-------- Provided information --------
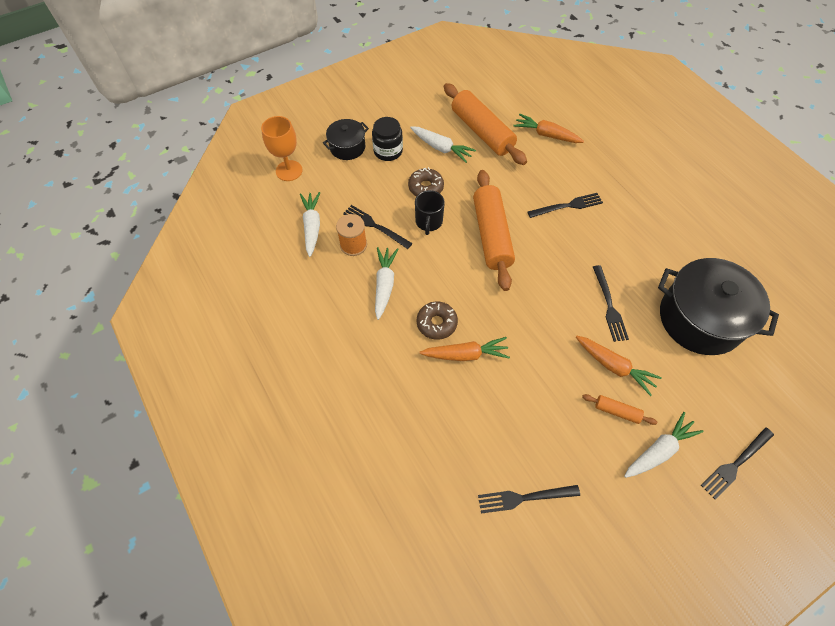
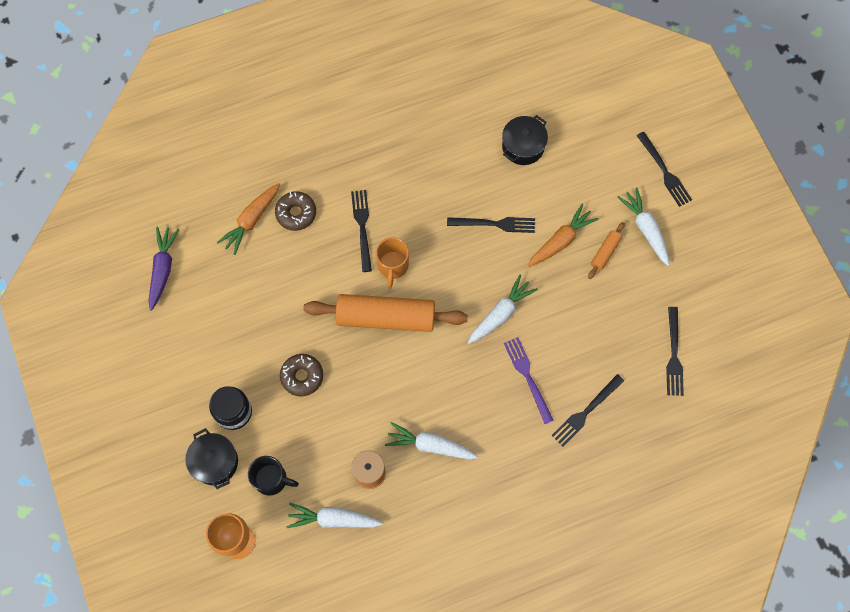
camera: 80 degrees left, 10 degrees up
(374, 226) = (347, 445): black fork -> black fork (585, 412)
(428, 222) = (354, 382): black mug -> black mug (272, 479)
(436, 323) = (487, 398): brown donut -> brown donut (296, 213)
(441, 148) = (244, 347): white carrot -> white carrot (500, 314)
(465, 354) = (527, 376): orange carrot -> purple fork
(482, 132) = (228, 293): orange rolling pin -> none
(489, 93) = (163, 269): none -> purple carrot
(539, 233) = (393, 266): none -> orange mug
(700, 319) = (523, 146): black pot -> black pot, size x0.52

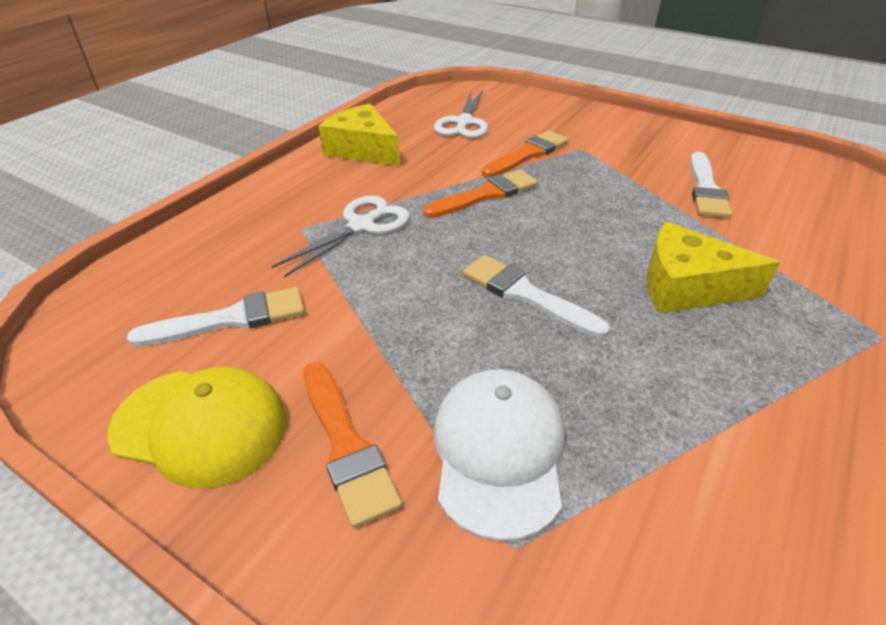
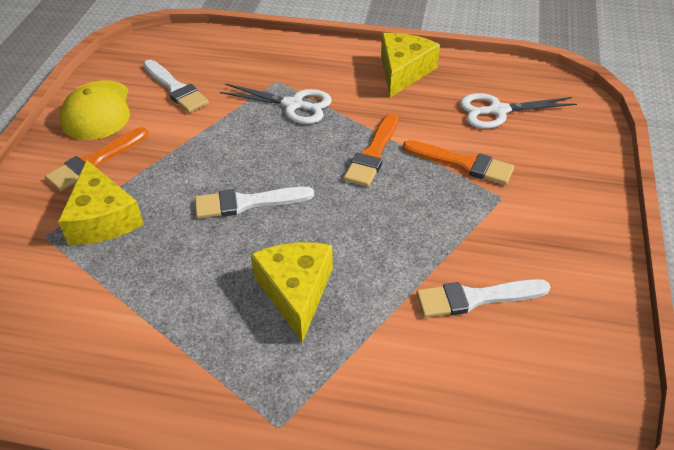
camera: 70 degrees right, 5 degrees up
(486, 195) = (373, 154): orange brush -> orange brush turned 75 degrees clockwise
(498, 452) = (103, 218): white cap -> yellow cheese
(526, 295) = (247, 203): white brush -> white brush turned 120 degrees counterclockwise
--------
* Work task:
If an entry above holds a picture, omit the picture but retype everything else exactly.

* Task answer:
camera: 80 degrees left, 10 degrees up
(374, 226) = (347, 445): black fork -> black fork (585, 412)
(428, 222) = (354, 382): black mug -> black mug (272, 479)
(436, 323) = (487, 398): brown donut -> brown donut (296, 213)
(441, 148) = (244, 347): white carrot -> white carrot (500, 314)
(465, 354) = (527, 376): orange carrot -> purple fork
(482, 132) = (228, 293): orange rolling pin -> none
(489, 93) = (163, 269): none -> purple carrot
(539, 233) = (393, 266): none -> orange mug
(700, 319) = (523, 146): black pot -> black pot, size x0.52

camera: 70 degrees right, 5 degrees up
(486, 195) = (373, 154): orange brush -> orange brush turned 75 degrees clockwise
(498, 452) = (103, 218): white cap -> yellow cheese
(526, 295) = (247, 203): white brush -> white brush turned 120 degrees counterclockwise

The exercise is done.